> _Set task_
Report only how many lines hold the word "across".

═════ Data extract ═════

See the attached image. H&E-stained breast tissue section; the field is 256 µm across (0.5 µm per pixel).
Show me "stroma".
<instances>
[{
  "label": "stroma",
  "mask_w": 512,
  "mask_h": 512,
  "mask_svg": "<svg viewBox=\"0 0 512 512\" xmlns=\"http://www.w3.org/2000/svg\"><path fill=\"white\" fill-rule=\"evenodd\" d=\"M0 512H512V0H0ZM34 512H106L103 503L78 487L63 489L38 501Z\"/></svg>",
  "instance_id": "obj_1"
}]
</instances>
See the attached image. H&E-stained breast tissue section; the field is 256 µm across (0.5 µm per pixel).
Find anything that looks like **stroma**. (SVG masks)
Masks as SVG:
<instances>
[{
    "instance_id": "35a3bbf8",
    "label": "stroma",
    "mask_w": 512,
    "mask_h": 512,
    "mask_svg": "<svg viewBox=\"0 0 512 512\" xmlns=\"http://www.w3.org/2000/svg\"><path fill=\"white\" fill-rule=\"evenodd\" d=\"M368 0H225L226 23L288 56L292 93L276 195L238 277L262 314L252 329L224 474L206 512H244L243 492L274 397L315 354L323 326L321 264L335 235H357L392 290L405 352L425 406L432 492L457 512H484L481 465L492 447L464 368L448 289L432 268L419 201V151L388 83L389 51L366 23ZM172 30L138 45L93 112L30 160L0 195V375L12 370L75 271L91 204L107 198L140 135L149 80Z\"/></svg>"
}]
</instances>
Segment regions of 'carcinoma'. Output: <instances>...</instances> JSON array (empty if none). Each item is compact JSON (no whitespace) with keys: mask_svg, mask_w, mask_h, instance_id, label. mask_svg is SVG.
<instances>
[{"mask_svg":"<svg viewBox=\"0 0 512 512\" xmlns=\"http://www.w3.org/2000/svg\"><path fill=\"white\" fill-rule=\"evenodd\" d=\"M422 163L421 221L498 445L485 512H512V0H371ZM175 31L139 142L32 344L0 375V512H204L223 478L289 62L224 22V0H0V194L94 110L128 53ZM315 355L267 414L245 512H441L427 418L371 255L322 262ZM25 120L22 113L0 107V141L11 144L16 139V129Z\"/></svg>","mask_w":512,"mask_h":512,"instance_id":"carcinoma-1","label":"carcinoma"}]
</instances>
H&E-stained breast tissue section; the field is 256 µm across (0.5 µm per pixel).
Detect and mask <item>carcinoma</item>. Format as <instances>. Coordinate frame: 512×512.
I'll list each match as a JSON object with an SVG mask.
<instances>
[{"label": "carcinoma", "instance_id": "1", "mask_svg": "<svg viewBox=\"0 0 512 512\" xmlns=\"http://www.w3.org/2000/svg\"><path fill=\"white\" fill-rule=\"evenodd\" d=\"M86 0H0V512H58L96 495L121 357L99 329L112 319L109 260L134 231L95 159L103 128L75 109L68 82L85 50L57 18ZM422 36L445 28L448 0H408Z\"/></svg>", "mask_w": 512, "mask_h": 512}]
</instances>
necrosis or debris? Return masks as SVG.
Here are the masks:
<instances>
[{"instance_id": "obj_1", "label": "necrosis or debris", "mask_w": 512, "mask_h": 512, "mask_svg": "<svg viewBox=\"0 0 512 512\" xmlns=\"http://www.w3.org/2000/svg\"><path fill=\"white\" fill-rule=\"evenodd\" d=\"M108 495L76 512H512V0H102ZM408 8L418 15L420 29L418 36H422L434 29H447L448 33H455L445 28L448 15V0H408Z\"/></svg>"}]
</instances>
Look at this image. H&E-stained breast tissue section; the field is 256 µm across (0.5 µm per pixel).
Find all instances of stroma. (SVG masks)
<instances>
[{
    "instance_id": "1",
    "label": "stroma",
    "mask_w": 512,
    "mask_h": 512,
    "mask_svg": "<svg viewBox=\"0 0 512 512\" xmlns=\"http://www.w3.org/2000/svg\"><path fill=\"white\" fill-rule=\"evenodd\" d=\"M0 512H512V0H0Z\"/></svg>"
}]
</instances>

═════

> _Reply_
4